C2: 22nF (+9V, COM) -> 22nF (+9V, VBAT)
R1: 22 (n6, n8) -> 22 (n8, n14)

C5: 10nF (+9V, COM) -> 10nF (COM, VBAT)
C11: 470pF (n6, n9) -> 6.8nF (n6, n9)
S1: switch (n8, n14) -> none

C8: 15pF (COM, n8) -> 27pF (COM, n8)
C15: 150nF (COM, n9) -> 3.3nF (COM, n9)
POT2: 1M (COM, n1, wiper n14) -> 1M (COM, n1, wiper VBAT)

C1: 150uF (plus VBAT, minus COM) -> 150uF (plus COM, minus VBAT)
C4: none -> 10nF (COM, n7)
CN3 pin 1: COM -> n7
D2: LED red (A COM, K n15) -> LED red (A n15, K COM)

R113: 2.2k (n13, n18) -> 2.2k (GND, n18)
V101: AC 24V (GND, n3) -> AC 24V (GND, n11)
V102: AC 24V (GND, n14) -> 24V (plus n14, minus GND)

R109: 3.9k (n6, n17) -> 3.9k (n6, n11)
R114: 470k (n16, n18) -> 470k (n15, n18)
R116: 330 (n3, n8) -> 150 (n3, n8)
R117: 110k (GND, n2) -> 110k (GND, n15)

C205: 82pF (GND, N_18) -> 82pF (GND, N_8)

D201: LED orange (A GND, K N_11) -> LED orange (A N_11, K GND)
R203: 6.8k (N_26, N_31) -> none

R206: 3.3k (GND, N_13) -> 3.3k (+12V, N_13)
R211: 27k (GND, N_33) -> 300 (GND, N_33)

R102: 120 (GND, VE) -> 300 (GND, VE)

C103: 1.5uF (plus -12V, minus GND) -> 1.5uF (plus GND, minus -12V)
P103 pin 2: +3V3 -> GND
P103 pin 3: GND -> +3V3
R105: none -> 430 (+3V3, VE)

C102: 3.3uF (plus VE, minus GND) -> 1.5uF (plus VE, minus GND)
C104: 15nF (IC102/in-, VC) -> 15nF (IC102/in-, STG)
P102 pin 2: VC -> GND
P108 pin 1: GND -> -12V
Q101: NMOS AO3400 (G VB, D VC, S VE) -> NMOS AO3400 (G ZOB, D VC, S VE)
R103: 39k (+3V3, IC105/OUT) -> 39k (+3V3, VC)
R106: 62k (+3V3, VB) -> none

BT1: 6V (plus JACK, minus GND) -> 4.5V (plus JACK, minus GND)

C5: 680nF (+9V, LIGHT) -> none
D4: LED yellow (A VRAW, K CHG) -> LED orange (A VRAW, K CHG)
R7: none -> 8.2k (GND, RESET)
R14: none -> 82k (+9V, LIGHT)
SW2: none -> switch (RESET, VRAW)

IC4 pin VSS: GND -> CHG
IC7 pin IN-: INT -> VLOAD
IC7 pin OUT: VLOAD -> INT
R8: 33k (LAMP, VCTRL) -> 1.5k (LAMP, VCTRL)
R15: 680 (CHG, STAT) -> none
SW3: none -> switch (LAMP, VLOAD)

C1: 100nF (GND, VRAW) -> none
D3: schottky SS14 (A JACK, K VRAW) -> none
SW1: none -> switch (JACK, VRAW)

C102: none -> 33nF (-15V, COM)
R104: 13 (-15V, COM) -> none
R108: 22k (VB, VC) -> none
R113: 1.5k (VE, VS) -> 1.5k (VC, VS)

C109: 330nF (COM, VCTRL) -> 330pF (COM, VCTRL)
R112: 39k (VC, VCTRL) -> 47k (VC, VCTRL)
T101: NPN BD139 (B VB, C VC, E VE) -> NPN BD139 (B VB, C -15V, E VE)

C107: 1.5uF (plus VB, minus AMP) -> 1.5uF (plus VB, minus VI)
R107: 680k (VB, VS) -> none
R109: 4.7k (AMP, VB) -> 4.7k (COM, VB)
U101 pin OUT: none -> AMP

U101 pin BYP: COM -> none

=-=-=

- What you will do:
Transcribe, without alteration, the line that contains "R14: none -> 82k (+9V, LIGHT)" together with all lines after it in the listing above.

- Exercise result:
R14: none -> 82k (+9V, LIGHT)
SW2: none -> switch (RESET, VRAW)

IC4 pin VSS: GND -> CHG
IC7 pin IN-: INT -> VLOAD
IC7 pin OUT: VLOAD -> INT
R8: 33k (LAMP, VCTRL) -> 1.5k (LAMP, VCTRL)
R15: 680 (CHG, STAT) -> none
SW3: none -> switch (LAMP, VLOAD)

C1: 100nF (GND, VRAW) -> none
D3: schottky SS14 (A JACK, K VRAW) -> none
SW1: none -> switch (JACK, VRAW)

C102: none -> 33nF (-15V, COM)
R104: 13 (-15V, COM) -> none
R108: 22k (VB, VC) -> none
R113: 1.5k (VE, VS) -> 1.5k (VC, VS)

C109: 330nF (COM, VCTRL) -> 330pF (COM, VCTRL)
R112: 39k (VC, VCTRL) -> 47k (VC, VCTRL)
T101: NPN BD139 (B VB, C VC, E VE) -> NPN BD139 (B VB, C -15V, E VE)

C107: 1.5uF (plus VB, minus AMP) -> 1.5uF (plus VB, minus VI)
R107: 680k (VB, VS) -> none
R109: 4.7k (AMP, VB) -> 4.7k (COM, VB)
U101 pin OUT: none -> AMP

U101 pin BYP: COM -> none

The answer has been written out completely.